## Required work
Could you please repeat the entries below word for word, with the images left out?
***** Information given *****
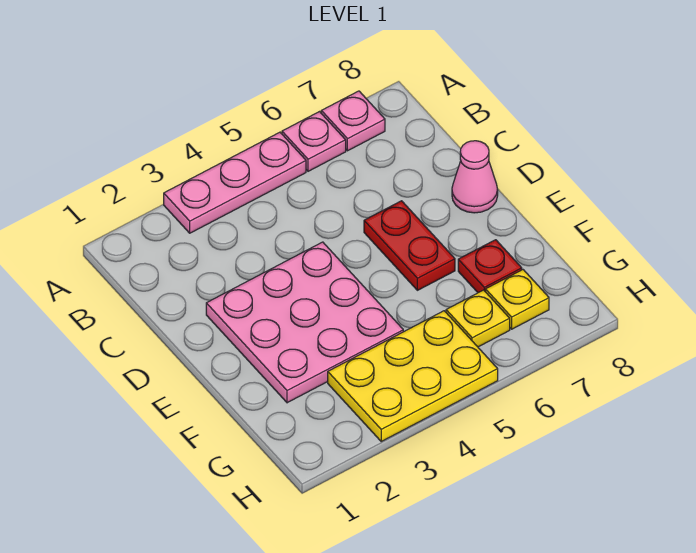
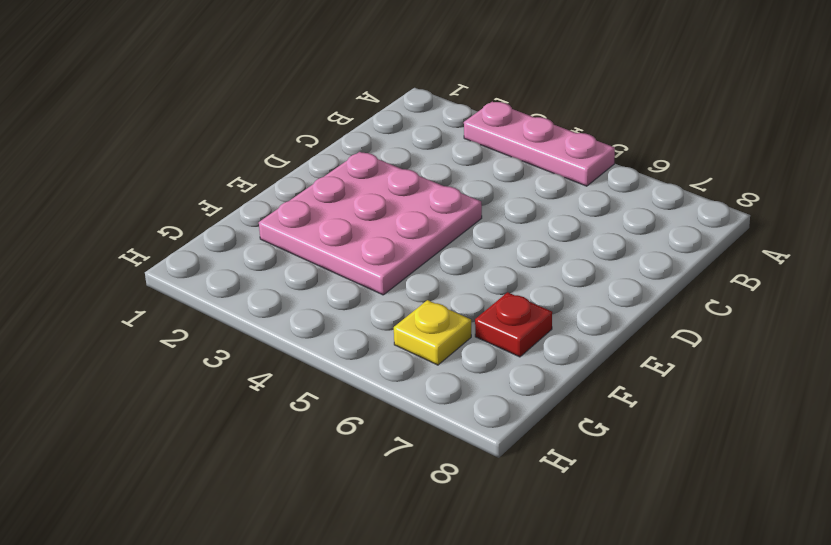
none -> pink plate A6 level 1
none -> pink plate A7 level 1

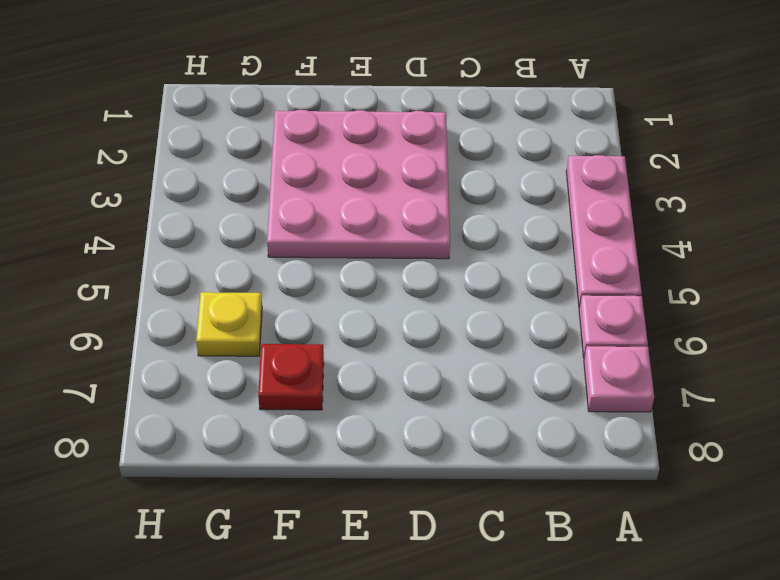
none -> red plate D6:E6 level 1
none -> pink cone D8 level 1

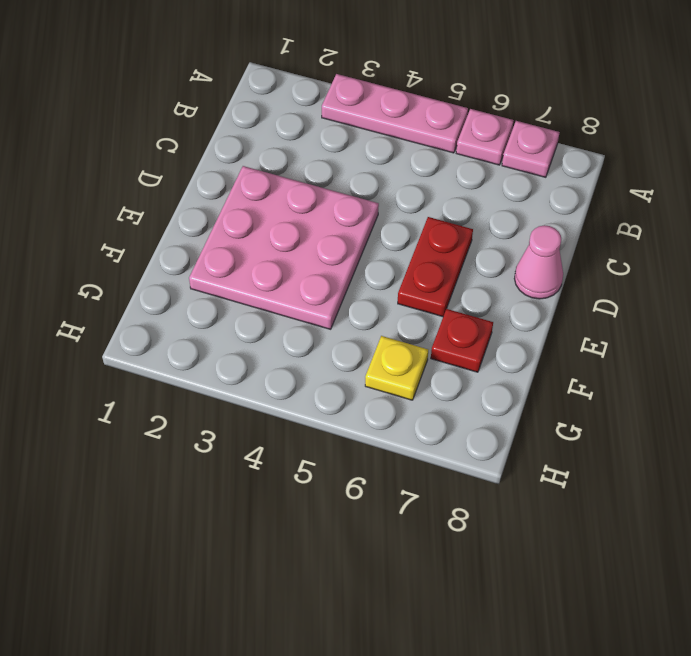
none -> yellow plate G3:H5 level 1
none -> yellow plate G7 level 1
*****
## Output of the task
none -> pink plate A6 level 1
none -> pink plate A7 level 1

none -> red plate D6:E6 level 1
none -> pink cone D8 level 1

none -> yellow plate G3:H5 level 1
none -> yellow plate G7 level 1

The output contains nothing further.